[DESCRIPTION OF THE TASK] Where a line of the entries holds the string "plane", copy that line.

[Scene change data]
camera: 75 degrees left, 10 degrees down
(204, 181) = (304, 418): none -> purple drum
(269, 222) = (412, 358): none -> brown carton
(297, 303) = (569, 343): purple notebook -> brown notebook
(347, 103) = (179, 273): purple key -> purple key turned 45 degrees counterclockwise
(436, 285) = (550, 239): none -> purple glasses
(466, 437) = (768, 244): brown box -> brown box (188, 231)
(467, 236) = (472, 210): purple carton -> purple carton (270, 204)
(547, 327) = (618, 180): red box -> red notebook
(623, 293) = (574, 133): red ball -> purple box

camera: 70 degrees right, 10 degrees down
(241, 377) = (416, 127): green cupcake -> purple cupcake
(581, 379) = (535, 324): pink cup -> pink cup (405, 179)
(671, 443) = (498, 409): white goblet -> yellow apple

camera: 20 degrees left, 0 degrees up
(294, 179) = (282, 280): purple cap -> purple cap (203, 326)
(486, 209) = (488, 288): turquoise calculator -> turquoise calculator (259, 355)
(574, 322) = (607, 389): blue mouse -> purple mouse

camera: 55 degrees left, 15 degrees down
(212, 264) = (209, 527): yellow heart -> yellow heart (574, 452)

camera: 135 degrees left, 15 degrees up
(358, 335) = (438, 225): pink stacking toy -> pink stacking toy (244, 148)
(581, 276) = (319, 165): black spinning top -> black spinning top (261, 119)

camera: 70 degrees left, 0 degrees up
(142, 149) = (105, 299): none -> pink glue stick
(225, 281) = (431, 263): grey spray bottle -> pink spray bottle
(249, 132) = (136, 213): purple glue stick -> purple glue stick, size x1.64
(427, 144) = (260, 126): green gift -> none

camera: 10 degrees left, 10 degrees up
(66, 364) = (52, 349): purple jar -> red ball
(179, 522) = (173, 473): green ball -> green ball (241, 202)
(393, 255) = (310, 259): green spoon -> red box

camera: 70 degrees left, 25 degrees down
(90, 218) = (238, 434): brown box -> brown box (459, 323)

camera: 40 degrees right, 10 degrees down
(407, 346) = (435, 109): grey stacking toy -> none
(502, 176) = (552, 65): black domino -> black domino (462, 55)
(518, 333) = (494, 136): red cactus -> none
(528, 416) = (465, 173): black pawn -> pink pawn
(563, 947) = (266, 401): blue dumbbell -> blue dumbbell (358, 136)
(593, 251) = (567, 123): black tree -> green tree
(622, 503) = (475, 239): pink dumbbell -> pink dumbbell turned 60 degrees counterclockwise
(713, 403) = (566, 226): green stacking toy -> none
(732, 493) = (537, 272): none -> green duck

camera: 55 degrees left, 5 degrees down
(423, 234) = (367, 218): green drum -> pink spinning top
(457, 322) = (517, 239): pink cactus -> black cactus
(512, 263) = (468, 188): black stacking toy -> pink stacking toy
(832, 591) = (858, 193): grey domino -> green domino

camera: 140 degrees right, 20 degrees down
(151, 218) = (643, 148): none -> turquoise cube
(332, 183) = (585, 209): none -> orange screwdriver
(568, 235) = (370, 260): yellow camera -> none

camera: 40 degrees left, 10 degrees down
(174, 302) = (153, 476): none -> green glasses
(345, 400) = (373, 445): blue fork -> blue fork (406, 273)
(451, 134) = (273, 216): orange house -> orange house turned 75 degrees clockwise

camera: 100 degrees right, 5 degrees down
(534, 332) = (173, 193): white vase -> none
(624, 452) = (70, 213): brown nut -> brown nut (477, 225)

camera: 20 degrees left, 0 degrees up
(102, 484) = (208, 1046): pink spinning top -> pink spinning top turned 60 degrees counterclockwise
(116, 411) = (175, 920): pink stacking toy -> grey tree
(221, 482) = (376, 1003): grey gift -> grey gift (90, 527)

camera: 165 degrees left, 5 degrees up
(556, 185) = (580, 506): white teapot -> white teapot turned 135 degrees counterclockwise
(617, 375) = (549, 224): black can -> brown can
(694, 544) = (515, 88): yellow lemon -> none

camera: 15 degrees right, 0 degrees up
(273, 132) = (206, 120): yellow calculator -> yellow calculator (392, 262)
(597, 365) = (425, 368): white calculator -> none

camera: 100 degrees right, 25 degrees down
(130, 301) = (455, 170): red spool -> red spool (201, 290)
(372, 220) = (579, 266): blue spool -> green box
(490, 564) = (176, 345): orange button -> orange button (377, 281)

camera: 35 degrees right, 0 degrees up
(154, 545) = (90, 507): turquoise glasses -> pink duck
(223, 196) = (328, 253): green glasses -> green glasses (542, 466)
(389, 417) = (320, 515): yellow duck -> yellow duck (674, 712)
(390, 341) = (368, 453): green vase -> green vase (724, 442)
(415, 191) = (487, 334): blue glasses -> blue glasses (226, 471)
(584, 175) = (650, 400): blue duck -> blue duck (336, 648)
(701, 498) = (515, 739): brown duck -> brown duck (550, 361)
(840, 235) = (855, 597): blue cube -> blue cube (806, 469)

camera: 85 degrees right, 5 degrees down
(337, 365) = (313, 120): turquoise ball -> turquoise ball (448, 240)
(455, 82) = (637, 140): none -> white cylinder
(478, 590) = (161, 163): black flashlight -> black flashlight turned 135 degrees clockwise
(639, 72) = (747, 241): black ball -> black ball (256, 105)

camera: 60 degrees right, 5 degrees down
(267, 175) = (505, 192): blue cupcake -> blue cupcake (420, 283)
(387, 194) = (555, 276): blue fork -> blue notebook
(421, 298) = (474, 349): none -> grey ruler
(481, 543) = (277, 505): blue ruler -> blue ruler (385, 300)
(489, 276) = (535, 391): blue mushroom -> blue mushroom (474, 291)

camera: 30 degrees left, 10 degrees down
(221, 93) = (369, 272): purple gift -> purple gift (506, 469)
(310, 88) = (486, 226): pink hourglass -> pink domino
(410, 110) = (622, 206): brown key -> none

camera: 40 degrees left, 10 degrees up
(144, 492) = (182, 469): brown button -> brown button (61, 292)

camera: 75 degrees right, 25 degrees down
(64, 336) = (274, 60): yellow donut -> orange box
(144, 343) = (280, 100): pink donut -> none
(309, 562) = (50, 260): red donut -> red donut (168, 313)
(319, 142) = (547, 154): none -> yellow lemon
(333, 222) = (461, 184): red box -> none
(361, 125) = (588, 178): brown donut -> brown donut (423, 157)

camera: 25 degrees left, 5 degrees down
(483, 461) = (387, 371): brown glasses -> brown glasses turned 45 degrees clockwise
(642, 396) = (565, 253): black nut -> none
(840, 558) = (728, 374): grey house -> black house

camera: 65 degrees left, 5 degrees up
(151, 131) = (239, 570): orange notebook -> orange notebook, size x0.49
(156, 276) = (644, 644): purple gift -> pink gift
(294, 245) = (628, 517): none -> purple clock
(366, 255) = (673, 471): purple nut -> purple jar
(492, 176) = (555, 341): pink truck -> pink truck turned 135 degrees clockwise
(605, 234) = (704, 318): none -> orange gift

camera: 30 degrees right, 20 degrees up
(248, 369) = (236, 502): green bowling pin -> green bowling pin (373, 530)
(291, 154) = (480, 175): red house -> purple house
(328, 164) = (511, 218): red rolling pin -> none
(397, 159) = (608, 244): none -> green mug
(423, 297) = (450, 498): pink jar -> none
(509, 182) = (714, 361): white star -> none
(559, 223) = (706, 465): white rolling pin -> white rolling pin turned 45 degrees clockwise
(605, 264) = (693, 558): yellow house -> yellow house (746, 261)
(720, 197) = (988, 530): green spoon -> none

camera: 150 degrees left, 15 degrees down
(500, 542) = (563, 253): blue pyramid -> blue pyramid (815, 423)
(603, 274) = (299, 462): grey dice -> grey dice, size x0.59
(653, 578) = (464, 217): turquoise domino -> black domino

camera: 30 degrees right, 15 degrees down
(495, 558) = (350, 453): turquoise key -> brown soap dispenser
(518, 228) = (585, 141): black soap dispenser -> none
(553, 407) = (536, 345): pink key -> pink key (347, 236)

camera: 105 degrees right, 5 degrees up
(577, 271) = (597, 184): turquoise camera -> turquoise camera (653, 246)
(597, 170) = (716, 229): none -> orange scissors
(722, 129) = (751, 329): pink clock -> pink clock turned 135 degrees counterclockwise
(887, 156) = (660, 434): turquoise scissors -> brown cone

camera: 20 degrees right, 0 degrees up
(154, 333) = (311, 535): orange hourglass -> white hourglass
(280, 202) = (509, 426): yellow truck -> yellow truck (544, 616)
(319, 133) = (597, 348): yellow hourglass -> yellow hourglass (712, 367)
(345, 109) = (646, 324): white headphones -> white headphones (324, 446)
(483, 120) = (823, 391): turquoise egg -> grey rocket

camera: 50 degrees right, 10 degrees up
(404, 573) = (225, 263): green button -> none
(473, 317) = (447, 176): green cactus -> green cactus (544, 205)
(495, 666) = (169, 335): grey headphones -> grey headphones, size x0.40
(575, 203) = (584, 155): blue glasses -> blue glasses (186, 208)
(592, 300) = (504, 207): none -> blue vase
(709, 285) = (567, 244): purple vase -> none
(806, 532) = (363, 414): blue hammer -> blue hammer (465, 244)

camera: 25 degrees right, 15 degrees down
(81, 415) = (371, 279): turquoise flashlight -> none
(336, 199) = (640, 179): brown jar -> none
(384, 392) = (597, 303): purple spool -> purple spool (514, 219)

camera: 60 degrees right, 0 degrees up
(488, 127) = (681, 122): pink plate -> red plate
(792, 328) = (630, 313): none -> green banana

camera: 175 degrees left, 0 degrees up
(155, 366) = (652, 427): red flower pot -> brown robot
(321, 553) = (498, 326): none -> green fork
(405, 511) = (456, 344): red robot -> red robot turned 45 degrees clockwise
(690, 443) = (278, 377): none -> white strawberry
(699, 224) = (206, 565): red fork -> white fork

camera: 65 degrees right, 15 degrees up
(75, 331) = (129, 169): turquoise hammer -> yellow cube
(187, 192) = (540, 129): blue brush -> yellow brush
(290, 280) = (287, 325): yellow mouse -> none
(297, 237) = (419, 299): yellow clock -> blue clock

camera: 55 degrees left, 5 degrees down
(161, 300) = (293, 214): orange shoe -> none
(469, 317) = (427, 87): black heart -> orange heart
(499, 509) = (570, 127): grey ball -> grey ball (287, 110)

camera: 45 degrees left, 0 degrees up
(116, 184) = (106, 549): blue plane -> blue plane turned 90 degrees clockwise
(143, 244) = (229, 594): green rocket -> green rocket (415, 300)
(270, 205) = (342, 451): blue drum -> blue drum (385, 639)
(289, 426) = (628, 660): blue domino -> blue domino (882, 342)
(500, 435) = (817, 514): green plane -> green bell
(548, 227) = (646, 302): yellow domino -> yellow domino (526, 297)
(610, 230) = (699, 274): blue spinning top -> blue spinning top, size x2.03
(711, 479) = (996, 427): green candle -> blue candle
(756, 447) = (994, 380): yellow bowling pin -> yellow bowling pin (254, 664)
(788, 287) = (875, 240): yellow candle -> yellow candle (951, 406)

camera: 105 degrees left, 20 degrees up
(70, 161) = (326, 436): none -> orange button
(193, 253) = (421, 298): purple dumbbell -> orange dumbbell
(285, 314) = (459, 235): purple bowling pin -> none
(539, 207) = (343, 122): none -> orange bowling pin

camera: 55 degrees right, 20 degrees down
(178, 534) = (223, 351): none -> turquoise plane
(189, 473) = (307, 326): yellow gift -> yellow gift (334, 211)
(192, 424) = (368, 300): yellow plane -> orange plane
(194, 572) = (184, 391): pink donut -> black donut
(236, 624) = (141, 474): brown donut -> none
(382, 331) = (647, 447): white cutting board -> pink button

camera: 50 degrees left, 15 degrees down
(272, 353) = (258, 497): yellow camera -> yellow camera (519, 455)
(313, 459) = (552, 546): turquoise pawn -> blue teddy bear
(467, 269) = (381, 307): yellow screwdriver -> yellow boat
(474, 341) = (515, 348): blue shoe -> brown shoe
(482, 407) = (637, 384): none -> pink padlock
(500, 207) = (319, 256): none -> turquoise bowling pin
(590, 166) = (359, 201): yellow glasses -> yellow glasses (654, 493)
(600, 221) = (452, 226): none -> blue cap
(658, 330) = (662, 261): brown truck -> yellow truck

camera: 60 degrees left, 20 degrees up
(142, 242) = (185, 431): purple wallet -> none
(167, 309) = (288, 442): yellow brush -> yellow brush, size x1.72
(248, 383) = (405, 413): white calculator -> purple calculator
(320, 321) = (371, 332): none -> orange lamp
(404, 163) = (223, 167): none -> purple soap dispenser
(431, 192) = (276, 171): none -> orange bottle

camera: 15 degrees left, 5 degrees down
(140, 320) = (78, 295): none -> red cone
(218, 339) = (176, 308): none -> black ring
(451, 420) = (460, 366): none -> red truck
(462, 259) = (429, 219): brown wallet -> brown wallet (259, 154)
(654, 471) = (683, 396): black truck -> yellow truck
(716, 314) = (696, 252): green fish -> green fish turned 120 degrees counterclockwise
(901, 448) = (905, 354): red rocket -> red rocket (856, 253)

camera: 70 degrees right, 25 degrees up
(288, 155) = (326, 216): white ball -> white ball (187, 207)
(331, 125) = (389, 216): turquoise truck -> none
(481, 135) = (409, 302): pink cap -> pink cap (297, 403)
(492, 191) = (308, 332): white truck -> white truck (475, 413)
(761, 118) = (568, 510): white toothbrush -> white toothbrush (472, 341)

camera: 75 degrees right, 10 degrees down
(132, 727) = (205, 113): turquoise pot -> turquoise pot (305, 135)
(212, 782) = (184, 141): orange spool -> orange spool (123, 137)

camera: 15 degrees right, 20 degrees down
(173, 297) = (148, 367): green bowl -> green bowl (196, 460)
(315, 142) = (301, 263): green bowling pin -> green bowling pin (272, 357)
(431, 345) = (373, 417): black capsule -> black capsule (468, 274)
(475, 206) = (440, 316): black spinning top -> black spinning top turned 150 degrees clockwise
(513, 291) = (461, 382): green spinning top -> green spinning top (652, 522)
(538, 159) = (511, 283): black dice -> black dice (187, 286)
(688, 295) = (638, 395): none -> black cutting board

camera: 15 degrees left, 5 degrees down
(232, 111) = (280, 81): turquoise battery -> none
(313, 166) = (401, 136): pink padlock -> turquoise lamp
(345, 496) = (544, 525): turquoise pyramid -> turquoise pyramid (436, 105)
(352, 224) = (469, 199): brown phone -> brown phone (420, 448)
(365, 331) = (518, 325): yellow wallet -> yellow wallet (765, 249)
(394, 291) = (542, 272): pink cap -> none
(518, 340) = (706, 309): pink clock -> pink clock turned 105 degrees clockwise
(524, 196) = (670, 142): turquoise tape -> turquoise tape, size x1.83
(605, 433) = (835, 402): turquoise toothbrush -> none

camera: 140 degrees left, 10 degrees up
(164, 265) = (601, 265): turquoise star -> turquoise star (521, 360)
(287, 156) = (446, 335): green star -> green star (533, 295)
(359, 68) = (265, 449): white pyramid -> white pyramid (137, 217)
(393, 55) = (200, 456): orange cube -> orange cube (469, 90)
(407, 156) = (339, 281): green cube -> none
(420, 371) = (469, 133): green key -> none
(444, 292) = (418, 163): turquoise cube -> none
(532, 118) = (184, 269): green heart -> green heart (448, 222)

[RESULT FOR THIS TASK]
(116, 184) = (106, 549): blue plane -> blue plane turned 90 degrees clockwise
(500, 435) = (817, 514): green plane -> green bell
(178, 534) = (223, 351): none -> turquoise plane
(192, 424) = (368, 300): yellow plane -> orange plane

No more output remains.